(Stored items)
------------

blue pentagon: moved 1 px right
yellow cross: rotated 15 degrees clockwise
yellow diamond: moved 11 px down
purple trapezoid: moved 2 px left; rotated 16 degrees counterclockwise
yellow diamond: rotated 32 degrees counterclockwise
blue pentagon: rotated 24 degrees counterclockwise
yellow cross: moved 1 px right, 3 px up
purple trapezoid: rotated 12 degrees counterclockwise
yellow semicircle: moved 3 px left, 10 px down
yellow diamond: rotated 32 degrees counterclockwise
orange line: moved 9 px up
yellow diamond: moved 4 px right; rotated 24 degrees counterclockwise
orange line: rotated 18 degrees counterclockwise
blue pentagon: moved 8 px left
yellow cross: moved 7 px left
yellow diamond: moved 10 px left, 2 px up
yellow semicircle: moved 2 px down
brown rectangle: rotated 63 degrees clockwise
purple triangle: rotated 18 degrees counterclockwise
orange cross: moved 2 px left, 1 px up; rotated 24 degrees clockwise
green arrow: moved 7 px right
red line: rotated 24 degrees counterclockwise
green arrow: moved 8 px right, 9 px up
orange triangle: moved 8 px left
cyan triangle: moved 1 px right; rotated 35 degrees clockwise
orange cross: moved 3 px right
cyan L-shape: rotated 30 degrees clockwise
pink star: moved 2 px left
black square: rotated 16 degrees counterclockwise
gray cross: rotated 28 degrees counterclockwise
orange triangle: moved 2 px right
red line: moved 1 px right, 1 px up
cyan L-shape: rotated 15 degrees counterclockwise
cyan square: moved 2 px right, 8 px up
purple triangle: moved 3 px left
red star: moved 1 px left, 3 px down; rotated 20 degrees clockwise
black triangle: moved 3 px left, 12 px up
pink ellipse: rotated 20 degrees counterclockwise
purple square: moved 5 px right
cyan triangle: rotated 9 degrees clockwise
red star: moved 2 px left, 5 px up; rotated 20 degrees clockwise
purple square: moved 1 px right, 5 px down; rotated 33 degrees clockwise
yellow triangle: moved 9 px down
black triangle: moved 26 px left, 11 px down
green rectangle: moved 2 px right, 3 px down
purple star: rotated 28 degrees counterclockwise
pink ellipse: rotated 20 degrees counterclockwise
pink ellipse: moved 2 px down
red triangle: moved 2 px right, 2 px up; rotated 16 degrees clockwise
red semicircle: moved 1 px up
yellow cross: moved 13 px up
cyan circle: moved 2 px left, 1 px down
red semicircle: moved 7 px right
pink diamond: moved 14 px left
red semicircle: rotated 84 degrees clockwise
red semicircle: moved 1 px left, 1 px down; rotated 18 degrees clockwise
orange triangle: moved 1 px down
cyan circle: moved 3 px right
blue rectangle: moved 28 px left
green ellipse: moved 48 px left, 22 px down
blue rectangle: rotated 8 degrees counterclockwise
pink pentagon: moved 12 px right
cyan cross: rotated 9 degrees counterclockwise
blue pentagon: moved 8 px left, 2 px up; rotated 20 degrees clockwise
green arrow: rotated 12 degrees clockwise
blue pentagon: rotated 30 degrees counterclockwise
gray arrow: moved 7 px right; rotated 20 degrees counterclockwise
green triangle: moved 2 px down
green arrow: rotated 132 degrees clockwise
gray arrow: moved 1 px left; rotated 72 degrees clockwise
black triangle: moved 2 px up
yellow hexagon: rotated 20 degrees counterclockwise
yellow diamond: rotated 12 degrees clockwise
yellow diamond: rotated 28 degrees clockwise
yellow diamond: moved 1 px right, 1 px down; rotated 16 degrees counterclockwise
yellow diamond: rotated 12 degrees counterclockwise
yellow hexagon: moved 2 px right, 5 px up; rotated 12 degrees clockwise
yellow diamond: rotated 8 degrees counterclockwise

------------

WHAT THE TASK REQUIRES. Reproduce every line of the records above word for word, keeping their original order.

OUTPUT.
blue pentagon: moved 1 px right
yellow cross: rotated 15 degrees clockwise
yellow diamond: moved 11 px down
purple trapezoid: moved 2 px left; rotated 16 degrees counterclockwise
yellow diamond: rotated 32 degrees counterclockwise
blue pentagon: rotated 24 degrees counterclockwise
yellow cross: moved 1 px right, 3 px up
purple trapezoid: rotated 12 degrees counterclockwise
yellow semicircle: moved 3 px left, 10 px down
yellow diamond: rotated 32 degrees counterclockwise
orange line: moved 9 px up
yellow diamond: moved 4 px right; rotated 24 degrees counterclockwise
orange line: rotated 18 degrees counterclockwise
blue pentagon: moved 8 px left
yellow cross: moved 7 px left
yellow diamond: moved 10 px left, 2 px up
yellow semicircle: moved 2 px down
brown rectangle: rotated 63 degrees clockwise
purple triangle: rotated 18 degrees counterclockwise
orange cross: moved 2 px left, 1 px up; rotated 24 degrees clockwise
green arrow: moved 7 px right
red line: rotated 24 degrees counterclockwise
green arrow: moved 8 px right, 9 px up
orange triangle: moved 8 px left
cyan triangle: moved 1 px right; rotated 35 degrees clockwise
orange cross: moved 3 px right
cyan L-shape: rotated 30 degrees clockwise
pink star: moved 2 px left
black square: rotated 16 degrees counterclockwise
gray cross: rotated 28 degrees counterclockwise
orange triangle: moved 2 px right
red line: moved 1 px right, 1 px up
cyan L-shape: rotated 15 degrees counterclockwise
cyan square: moved 2 px right, 8 px up
purple triangle: moved 3 px left
red star: moved 1 px left, 3 px down; rotated 20 degrees clockwise
black triangle: moved 3 px left, 12 px up
pink ellipse: rotated 20 degrees counterclockwise
purple square: moved 5 px right
cyan triangle: rotated 9 degrees clockwise
red star: moved 2 px left, 5 px up; rotated 20 degrees clockwise
purple square: moved 1 px right, 5 px down; rotated 33 degrees clockwise
yellow triangle: moved 9 px down
black triangle: moved 26 px left, 11 px down
green rectangle: moved 2 px right, 3 px down
purple star: rotated 28 degrees counterclockwise
pink ellipse: rotated 20 degrees counterclockwise
pink ellipse: moved 2 px down
red triangle: moved 2 px right, 2 px up; rotated 16 degrees clockwise
red semicircle: moved 1 px up
yellow cross: moved 13 px up
cyan circle: moved 2 px left, 1 px down
red semicircle: moved 7 px right
pink diamond: moved 14 px left
red semicircle: rotated 84 degrees clockwise
red semicircle: moved 1 px left, 1 px down; rotated 18 degrees clockwise
orange triangle: moved 1 px down
cyan circle: moved 3 px right
blue rectangle: moved 28 px left
green ellipse: moved 48 px left, 22 px down
blue rectangle: rotated 8 degrees counterclockwise
pink pentagon: moved 12 px right
cyan cross: rotated 9 degrees counterclockwise
blue pentagon: moved 8 px left, 2 px up; rotated 20 degrees clockwise
green arrow: rotated 12 degrees clockwise
blue pentagon: rotated 30 degrees counterclockwise
gray arrow: moved 7 px right; rotated 20 degrees counterclockwise
green triangle: moved 2 px down
green arrow: rotated 132 degrees clockwise
gray arrow: moved 1 px left; rotated 72 degrees clockwise
black triangle: moved 2 px up
yellow hexagon: rotated 20 degrees counterclockwise
yellow diamond: rotated 12 degrees clockwise
yellow diamond: rotated 28 degrees clockwise
yellow diamond: moved 1 px right, 1 px down; rotated 16 degrees counterclockwise
yellow diamond: rotated 12 degrees counterclockwise
yellow hexagon: moved 2 px right, 5 px up; rotated 12 degrees clockwise
yellow diamond: rotated 8 degrees counterclockwise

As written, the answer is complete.